Given entries

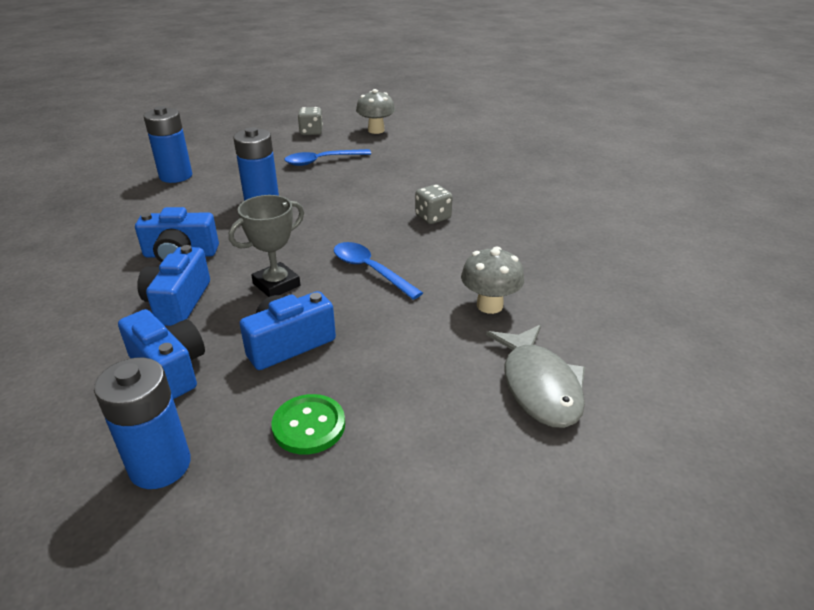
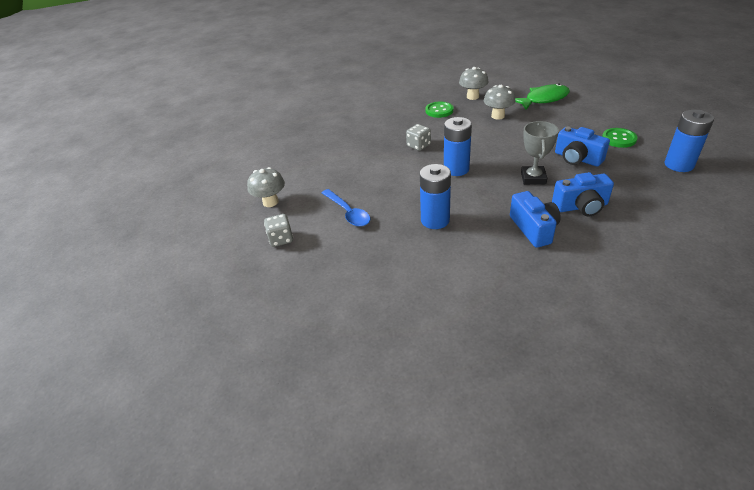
camera: 100 degrees left, 5 degrees up
(169, 368) = (630, 186): blue camera -> none
(176, 176) = (414, 292): blue battery -> blue battery (456, 169)
(276, 285) = (533, 178): grey trophy -> grey trophy turned 60 degrees clockwise
(370, 270) = (493, 152): blue spoon -> none
(539, 252) = (439, 111): none -> green button
(539, 386) = (543, 99): grey fish -> green fish
(586, 298) = (472, 97): none -> grey mushroom

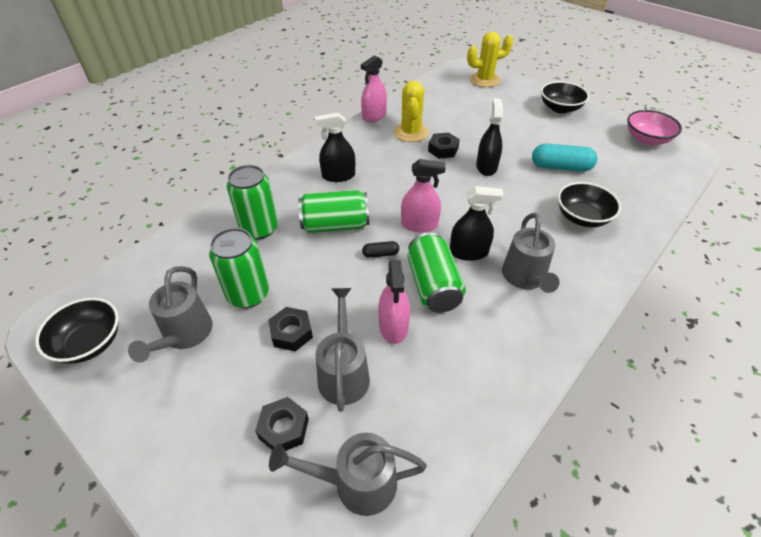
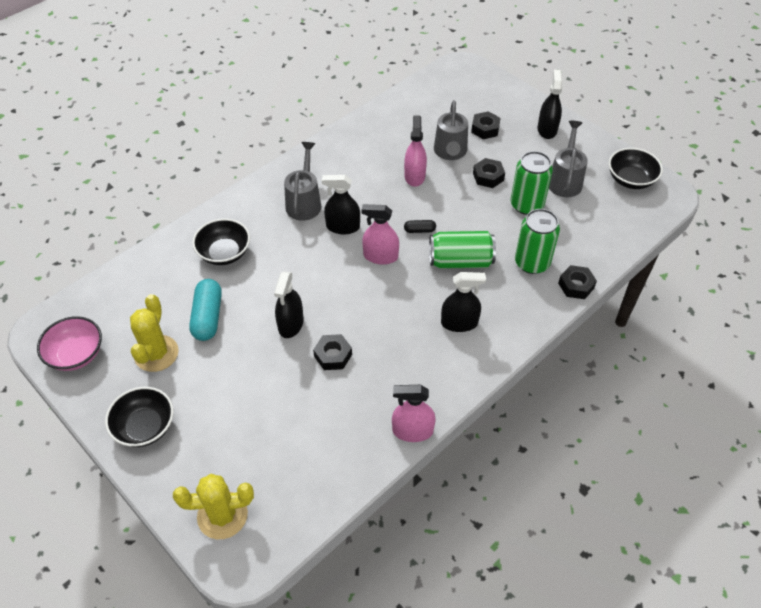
camera: 175 degrees left, 5 degrees up
(177, 436) = (547, 129): none -> black spray bottle
(220, 210) = (576, 285): none -> black nut
(355, 483) = (443, 106): grey watering can -> none
(374, 116) = (412, 431): pink spray bottle -> pink spray bottle turned 135 degrees counterclockwise
(411, 132) = (366, 391): yellow cactus -> yellow cactus (156, 353)
(433, 286) = (380, 201): green can -> none
(560, 167) = (208, 317): turquoise capsule -> turquoise capsule turned 75 degrees clockwise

Aim of the task
All of the records should be set down exactly, minus the pictures they hold.

Exercise output
camera: 100 degrees left, 5 degrees up
(169, 368) = (630, 186): blue camera -> none
(176, 176) = (414, 292): blue battery -> blue battery (456, 169)
(276, 285) = (533, 178): grey trophy -> grey trophy turned 60 degrees clockwise
(370, 270) = (493, 152): blue spoon -> none
(539, 252) = (439, 111): none -> green button
(539, 386) = (543, 99): grey fish -> green fish
(586, 298) = (472, 97): none -> grey mushroom

camera: 175 degrees left, 5 degrees up
(177, 436) = (547, 129): none -> black spray bottle
(220, 210) = (576, 285): none -> black nut
(355, 483) = (443, 106): grey watering can -> none
(374, 116) = (412, 431): pink spray bottle -> pink spray bottle turned 135 degrees counterclockwise
(411, 132) = (366, 391): yellow cactus -> yellow cactus (156, 353)
(433, 286) = (380, 201): green can -> none
(560, 167) = (208, 317): turquoise capsule -> turquoise capsule turned 75 degrees clockwise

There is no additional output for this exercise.